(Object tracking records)

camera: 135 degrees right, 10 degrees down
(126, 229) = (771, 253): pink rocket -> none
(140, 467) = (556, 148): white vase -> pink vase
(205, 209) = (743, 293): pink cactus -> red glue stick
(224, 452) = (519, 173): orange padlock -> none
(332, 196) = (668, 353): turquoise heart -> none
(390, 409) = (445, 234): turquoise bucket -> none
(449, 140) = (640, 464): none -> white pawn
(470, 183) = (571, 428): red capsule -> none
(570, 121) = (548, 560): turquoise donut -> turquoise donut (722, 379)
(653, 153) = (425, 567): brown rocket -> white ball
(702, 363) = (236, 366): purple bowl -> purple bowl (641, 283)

* * *

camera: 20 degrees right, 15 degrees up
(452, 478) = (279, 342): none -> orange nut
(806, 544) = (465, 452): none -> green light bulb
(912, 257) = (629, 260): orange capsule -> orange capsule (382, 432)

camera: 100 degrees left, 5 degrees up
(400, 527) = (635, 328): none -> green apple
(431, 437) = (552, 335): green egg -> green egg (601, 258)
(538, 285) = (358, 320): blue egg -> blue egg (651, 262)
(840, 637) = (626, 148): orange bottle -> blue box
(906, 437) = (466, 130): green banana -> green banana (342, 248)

PROBLEM STATEMENT: The lines to extract from the data above begin with the line containing "(390, 409) = (445, 234): turquoise" and end with the line containing "(702, 363) = (236, 366): purple". Extract them exactly, including both.

ANSWER AREA:
(390, 409) = (445, 234): turquoise bucket -> none
(449, 140) = (640, 464): none -> white pawn
(470, 183) = (571, 428): red capsule -> none
(570, 121) = (548, 560): turquoise donut -> turquoise donut (722, 379)
(653, 153) = (425, 567): brown rocket -> white ball
(702, 363) = (236, 366): purple bowl -> purple bowl (641, 283)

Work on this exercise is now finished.